_Record set_

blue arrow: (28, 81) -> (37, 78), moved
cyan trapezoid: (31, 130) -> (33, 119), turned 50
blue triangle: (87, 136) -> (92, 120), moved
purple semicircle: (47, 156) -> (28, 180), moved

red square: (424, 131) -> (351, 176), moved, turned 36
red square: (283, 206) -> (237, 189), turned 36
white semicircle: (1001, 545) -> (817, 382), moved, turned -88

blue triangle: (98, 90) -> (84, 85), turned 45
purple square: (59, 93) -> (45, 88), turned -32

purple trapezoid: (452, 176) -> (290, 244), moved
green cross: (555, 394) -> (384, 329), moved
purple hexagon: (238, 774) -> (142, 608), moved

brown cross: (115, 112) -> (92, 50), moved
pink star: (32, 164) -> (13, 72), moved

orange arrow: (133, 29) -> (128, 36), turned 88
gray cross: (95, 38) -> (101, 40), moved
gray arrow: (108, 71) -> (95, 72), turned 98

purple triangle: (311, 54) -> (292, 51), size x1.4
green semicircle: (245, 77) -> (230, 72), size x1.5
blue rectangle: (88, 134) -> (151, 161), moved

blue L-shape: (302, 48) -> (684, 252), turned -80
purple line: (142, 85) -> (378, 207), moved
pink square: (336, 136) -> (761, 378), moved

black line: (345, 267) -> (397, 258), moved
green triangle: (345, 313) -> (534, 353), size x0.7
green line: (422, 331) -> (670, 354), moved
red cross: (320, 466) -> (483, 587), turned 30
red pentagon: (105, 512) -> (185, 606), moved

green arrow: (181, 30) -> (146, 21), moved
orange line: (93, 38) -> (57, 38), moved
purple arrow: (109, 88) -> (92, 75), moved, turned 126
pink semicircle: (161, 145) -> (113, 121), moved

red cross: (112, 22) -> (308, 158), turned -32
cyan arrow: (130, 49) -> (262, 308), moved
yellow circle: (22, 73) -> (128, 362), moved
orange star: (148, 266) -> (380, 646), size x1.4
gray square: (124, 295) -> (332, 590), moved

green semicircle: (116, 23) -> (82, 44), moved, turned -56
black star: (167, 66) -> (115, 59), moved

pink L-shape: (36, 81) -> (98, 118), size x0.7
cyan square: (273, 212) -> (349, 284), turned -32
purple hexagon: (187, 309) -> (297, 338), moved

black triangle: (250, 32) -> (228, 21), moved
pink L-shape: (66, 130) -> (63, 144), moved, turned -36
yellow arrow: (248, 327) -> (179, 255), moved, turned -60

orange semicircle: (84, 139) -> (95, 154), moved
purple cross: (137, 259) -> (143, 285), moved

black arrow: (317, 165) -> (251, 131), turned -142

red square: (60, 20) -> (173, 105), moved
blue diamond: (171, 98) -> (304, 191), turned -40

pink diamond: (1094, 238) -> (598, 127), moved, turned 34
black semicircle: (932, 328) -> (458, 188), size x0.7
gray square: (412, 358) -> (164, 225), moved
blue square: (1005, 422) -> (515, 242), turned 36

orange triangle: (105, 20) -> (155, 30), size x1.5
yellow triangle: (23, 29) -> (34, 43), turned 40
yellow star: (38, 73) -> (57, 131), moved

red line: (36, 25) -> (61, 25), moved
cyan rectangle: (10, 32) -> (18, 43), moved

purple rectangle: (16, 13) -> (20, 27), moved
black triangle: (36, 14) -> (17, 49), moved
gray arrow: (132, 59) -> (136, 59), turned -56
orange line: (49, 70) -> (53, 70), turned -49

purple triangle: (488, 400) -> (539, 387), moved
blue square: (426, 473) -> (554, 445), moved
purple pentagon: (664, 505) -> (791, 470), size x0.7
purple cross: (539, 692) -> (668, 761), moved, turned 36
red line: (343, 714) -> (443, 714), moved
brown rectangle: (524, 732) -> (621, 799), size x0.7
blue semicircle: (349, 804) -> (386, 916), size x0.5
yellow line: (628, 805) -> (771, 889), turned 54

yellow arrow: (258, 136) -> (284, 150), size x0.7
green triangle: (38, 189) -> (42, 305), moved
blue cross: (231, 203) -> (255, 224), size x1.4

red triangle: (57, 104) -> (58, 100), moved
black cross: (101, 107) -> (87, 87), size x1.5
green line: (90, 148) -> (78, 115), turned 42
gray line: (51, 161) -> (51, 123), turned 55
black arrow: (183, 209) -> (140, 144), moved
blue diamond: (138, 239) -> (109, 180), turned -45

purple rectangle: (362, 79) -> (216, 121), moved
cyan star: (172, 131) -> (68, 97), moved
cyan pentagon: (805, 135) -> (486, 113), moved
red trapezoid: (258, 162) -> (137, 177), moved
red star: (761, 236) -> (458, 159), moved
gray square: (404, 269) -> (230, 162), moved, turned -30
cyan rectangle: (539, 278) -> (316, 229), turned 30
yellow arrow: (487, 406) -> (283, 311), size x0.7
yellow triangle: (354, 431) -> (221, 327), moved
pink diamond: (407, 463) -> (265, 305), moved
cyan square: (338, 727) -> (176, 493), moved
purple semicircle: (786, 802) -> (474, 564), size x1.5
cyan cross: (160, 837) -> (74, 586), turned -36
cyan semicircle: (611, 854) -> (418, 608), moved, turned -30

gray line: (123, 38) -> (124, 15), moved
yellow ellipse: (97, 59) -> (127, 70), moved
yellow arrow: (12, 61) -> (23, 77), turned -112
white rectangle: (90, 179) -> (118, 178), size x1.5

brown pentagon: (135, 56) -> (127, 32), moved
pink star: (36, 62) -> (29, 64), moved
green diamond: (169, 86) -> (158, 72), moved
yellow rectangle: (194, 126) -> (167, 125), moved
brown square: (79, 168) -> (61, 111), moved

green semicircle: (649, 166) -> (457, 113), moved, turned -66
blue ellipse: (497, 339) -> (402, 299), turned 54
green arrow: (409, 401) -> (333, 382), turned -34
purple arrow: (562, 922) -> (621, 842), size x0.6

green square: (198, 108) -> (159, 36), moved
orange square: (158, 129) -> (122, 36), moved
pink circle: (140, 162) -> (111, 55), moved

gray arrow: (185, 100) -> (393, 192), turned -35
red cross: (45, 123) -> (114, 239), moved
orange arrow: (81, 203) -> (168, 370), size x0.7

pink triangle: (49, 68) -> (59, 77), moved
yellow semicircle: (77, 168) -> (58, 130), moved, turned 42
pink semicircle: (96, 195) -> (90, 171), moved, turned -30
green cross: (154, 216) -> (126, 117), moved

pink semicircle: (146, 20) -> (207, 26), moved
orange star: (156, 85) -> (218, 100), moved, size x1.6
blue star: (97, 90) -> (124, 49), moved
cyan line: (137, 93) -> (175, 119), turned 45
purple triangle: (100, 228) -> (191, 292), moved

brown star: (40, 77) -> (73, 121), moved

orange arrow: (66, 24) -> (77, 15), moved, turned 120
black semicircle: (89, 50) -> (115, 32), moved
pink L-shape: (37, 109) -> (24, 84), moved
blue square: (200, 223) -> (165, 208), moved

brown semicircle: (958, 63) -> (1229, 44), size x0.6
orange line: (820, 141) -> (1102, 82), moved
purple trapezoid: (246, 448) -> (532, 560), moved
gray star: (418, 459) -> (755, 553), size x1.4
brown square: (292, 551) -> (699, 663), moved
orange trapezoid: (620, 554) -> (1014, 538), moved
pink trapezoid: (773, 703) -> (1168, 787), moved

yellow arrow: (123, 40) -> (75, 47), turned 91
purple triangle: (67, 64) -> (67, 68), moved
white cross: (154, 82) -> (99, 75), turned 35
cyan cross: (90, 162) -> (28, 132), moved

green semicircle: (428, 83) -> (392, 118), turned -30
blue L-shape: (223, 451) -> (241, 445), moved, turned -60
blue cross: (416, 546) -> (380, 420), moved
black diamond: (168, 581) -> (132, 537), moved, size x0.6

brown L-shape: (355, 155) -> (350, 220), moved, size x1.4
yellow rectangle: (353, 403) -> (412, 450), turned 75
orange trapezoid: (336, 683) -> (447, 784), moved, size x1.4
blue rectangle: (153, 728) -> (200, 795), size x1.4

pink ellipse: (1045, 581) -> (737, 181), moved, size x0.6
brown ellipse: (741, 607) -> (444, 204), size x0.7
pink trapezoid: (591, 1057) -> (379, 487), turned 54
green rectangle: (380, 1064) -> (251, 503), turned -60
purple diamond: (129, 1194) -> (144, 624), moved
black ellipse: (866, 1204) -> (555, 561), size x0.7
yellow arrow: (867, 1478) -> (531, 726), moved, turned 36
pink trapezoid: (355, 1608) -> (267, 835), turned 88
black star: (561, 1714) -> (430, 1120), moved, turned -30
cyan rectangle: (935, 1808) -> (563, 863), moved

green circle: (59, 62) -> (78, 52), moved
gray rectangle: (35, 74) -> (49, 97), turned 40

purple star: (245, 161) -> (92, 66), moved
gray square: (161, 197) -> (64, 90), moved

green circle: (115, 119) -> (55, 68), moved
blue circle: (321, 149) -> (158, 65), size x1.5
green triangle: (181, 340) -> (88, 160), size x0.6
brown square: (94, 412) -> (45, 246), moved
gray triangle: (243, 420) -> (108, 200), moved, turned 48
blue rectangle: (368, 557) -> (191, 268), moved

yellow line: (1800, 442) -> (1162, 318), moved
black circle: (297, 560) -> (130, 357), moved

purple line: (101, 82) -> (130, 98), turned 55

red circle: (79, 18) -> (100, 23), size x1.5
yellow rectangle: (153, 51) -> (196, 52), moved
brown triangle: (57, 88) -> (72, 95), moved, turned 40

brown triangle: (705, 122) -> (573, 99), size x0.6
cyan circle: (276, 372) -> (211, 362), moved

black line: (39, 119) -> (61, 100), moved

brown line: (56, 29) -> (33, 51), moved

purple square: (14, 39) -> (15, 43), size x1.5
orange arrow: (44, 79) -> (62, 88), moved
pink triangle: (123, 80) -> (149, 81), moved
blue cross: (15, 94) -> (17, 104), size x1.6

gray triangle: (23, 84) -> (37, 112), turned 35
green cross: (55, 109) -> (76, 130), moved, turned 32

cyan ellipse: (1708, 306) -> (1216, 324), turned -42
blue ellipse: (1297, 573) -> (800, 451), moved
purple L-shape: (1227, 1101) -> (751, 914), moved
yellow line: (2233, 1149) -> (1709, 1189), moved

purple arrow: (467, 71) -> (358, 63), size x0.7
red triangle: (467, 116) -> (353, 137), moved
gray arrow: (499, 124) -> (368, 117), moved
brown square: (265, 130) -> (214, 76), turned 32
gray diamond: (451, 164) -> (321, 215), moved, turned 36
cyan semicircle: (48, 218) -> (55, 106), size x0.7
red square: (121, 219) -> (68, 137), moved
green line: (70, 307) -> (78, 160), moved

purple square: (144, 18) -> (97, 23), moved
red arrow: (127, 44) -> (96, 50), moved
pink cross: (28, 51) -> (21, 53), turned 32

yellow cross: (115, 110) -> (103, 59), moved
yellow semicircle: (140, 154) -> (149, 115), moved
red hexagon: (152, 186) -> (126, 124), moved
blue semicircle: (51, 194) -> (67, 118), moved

_Task to carry out_
In the listing above, find the line with "purple line: (142, 85) -> (378, 207), moved" and the line with "cyan rectangle: (10, 32) -> (18, 43), moved"; output exactly those lines and all lines between them.

_Finished task_
purple line: (142, 85) -> (378, 207), moved
pink square: (336, 136) -> (761, 378), moved

black line: (345, 267) -> (397, 258), moved
green triangle: (345, 313) -> (534, 353), size x0.7
green line: (422, 331) -> (670, 354), moved
red cross: (320, 466) -> (483, 587), turned 30
red pentagon: (105, 512) -> (185, 606), moved

green arrow: (181, 30) -> (146, 21), moved
orange line: (93, 38) -> (57, 38), moved
purple arrow: (109, 88) -> (92, 75), moved, turned 126
pink semicircle: (161, 145) -> (113, 121), moved

red cross: (112, 22) -> (308, 158), turned -32
cyan arrow: (130, 49) -> (262, 308), moved
yellow circle: (22, 73) -> (128, 362), moved
orange star: (148, 266) -> (380, 646), size x1.4
gray square: (124, 295) -> (332, 590), moved

green semicircle: (116, 23) -> (82, 44), moved, turned -56
black star: (167, 66) -> (115, 59), moved

pink L-shape: (36, 81) -> (98, 118), size x0.7
cyan square: (273, 212) -> (349, 284), turned -32
purple hexagon: (187, 309) -> (297, 338), moved

black triangle: (250, 32) -> (228, 21), moved
pink L-shape: (66, 130) -> (63, 144), moved, turned -36
yellow arrow: (248, 327) -> (179, 255), moved, turned -60

orange semicircle: (84, 139) -> (95, 154), moved
purple cross: (137, 259) -> (143, 285), moved

black arrow: (317, 165) -> (251, 131), turned -142

red square: (60, 20) -> (173, 105), moved
blue diamond: (171, 98) -> (304, 191), turned -40

pink diamond: (1094, 238) -> (598, 127), moved, turned 34
black semicircle: (932, 328) -> (458, 188), size x0.7
gray square: (412, 358) -> (164, 225), moved
blue square: (1005, 422) -> (515, 242), turned 36

orange triangle: (105, 20) -> (155, 30), size x1.5
yellow triangle: (23, 29) -> (34, 43), turned 40
yellow star: (38, 73) -> (57, 131), moved

red line: (36, 25) -> (61, 25), moved
cyan rectangle: (10, 32) -> (18, 43), moved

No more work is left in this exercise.